Dataset items:
####

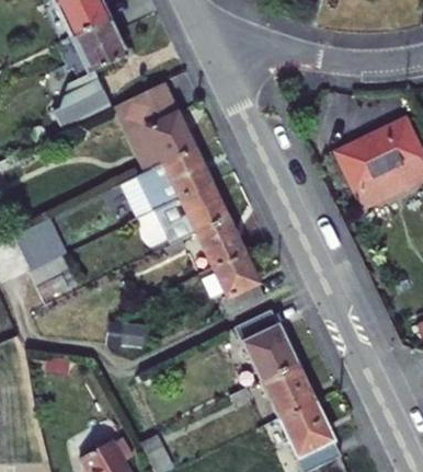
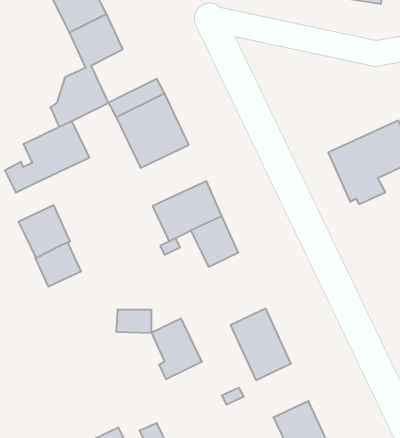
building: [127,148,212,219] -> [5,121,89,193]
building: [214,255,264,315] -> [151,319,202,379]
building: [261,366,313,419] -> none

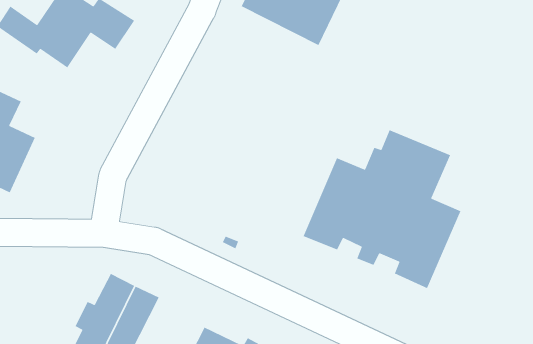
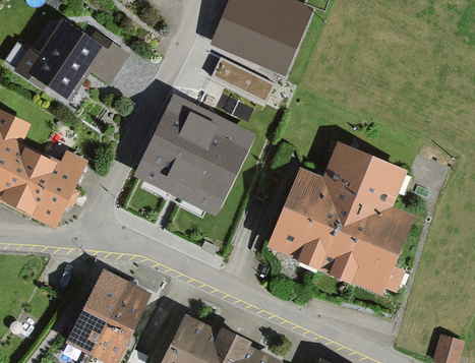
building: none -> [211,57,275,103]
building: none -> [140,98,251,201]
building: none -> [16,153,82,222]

####

Task to carry out:
Every line above that holds the string "none" should be copied out.

Solution to this problem:
building: [261,366,313,419] -> none
building: none -> [211,57,275,103]
building: none -> [140,98,251,201]
building: none -> [16,153,82,222]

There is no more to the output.